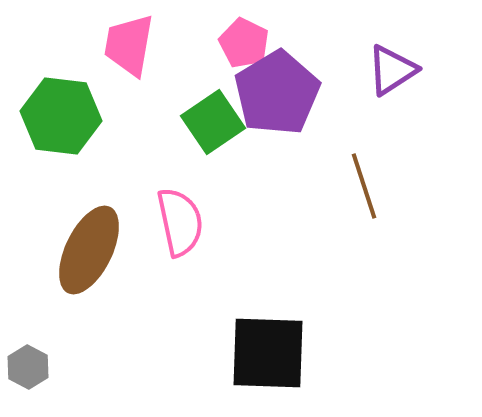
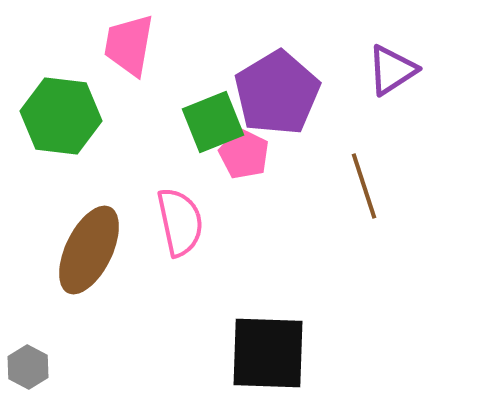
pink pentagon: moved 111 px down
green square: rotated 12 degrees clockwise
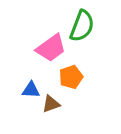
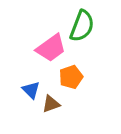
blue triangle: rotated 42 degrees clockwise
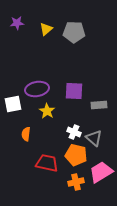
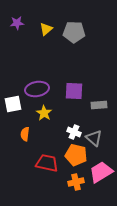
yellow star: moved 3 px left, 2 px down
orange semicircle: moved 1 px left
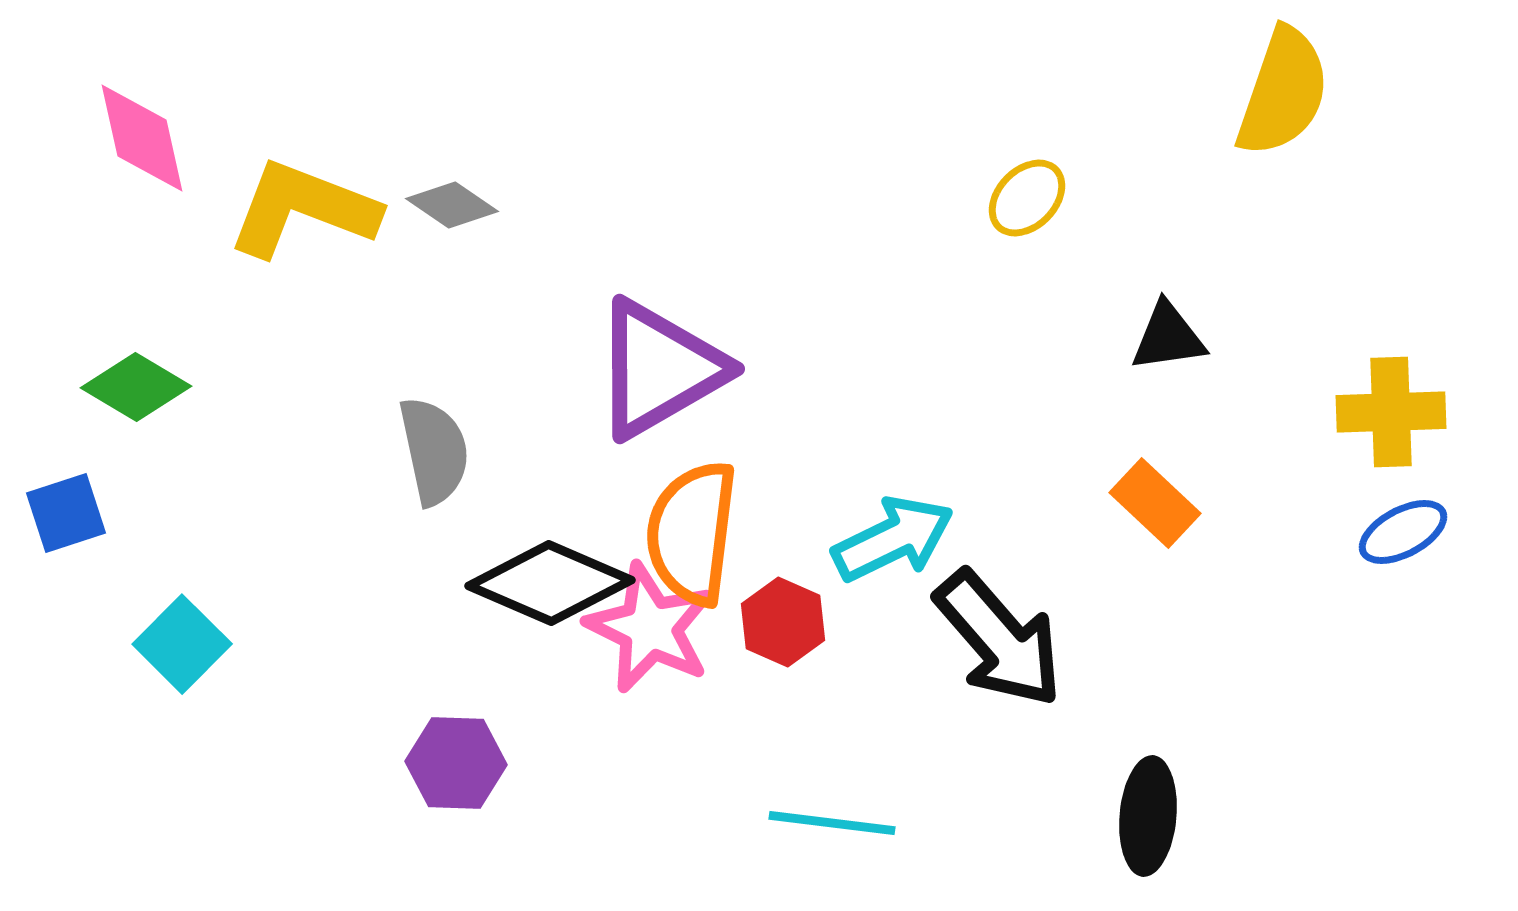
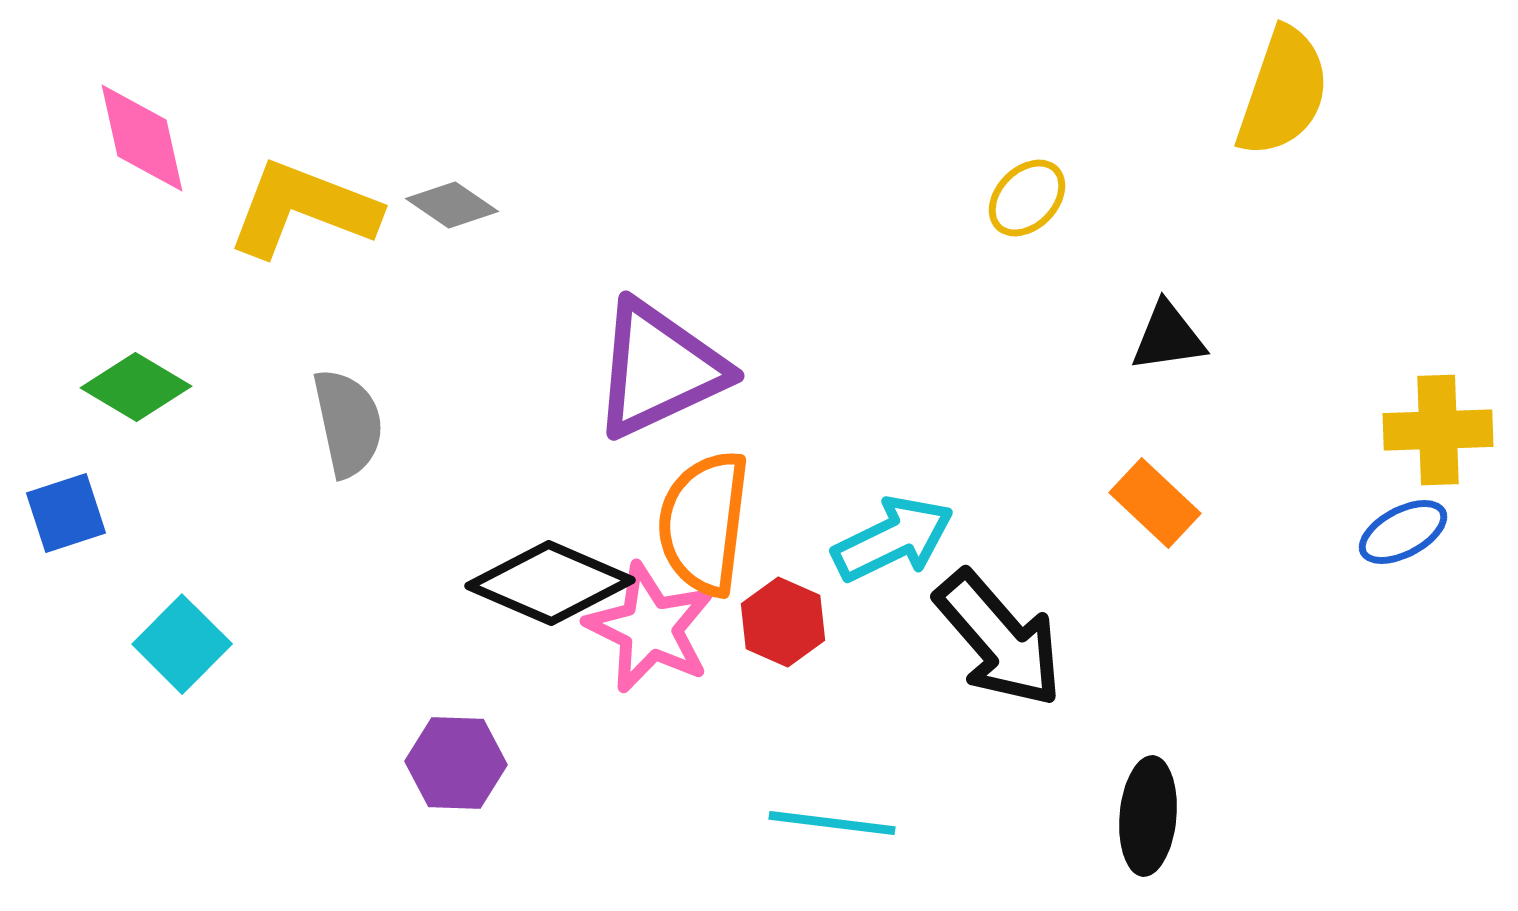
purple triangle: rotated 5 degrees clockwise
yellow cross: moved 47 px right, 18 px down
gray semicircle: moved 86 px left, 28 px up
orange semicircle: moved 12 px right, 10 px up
━━━━━━━━━━
TASK GOAL
Wherever the listing shows a picture, omit it and output the rest exactly as given.

YOUR RESPONSE
pink pentagon: moved 111 px down
green square: rotated 12 degrees clockwise
blue triangle: rotated 42 degrees clockwise
yellow star: moved 3 px left, 2 px down
orange semicircle: moved 1 px left
purple triangle: rotated 5 degrees clockwise
yellow cross: moved 47 px right, 18 px down
gray semicircle: moved 86 px left, 28 px up
orange semicircle: moved 12 px right, 10 px up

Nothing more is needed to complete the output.